DIRECTIONS FOR THIS TASK - Every entry below must be reproduced exactly.

□ □ □ □ □ □ □

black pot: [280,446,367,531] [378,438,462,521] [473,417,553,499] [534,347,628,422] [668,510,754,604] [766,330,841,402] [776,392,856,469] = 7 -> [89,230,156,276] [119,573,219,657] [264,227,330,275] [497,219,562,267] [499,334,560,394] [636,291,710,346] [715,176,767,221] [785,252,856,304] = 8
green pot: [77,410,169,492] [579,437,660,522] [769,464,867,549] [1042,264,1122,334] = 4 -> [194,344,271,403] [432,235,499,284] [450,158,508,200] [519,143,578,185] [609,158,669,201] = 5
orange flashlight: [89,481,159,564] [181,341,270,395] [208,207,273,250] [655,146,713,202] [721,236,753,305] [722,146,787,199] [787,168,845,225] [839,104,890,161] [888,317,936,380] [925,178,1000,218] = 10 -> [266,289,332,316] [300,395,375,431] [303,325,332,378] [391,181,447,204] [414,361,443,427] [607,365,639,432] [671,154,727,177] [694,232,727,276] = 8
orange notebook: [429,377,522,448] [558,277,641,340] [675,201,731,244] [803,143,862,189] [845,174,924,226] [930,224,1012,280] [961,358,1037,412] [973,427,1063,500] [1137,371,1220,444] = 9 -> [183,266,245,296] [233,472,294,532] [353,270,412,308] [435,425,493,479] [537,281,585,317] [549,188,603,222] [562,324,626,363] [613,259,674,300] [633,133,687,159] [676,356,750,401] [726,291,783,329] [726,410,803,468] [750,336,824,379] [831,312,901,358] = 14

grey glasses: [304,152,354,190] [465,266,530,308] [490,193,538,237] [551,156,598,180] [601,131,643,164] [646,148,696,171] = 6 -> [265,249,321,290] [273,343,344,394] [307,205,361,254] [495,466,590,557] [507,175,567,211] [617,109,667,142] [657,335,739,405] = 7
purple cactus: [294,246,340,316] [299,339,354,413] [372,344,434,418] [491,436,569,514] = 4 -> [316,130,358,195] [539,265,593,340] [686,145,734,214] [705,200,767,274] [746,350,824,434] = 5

□ □ □ □ □ □ □

TASK ANSWER -
black pot: [280,446,367,531] [378,438,462,521] [473,417,553,499] [534,347,628,422] [668,510,754,604] [766,330,841,402] [776,392,856,469] = 7 -> [89,230,156,276] [119,573,219,657] [264,227,330,275] [497,219,562,267] [499,334,560,394] [636,291,710,346] [715,176,767,221] [785,252,856,304] = 8
green pot: [77,410,169,492] [579,437,660,522] [769,464,867,549] [1042,264,1122,334] = 4 -> [194,344,271,403] [432,235,499,284] [450,158,508,200] [519,143,578,185] [609,158,669,201] = 5
orange flashlight: [89,481,159,564] [181,341,270,395] [208,207,273,250] [655,146,713,202] [721,236,753,305] [722,146,787,199] [787,168,845,225] [839,104,890,161] [888,317,936,380] [925,178,1000,218] = 10 -> [266,289,332,316] [300,395,375,431] [303,325,332,378] [391,181,447,204] [414,361,443,427] [607,365,639,432] [671,154,727,177] [694,232,727,276] = 8
orange notebook: [429,377,522,448] [558,277,641,340] [675,201,731,244] [803,143,862,189] [845,174,924,226] [930,224,1012,280] [961,358,1037,412] [973,427,1063,500] [1137,371,1220,444] = 9 -> [183,266,245,296] [233,472,294,532] [353,270,412,308] [435,425,493,479] [537,281,585,317] [549,188,603,222] [562,324,626,363] [613,259,674,300] [633,133,687,159] [676,356,750,401] [726,291,783,329] [726,410,803,468] [750,336,824,379] [831,312,901,358] = 14

grey glasses: [304,152,354,190] [465,266,530,308] [490,193,538,237] [551,156,598,180] [601,131,643,164] [646,148,696,171] = 6 -> [265,249,321,290] [273,343,344,394] [307,205,361,254] [495,466,590,557] [507,175,567,211] [617,109,667,142] [657,335,739,405] = 7
purple cactus: [294,246,340,316] [299,339,354,413] [372,344,434,418] [491,436,569,514] = 4 -> [316,130,358,195] [539,265,593,340] [686,145,734,214] [705,200,767,274] [746,350,824,434] = 5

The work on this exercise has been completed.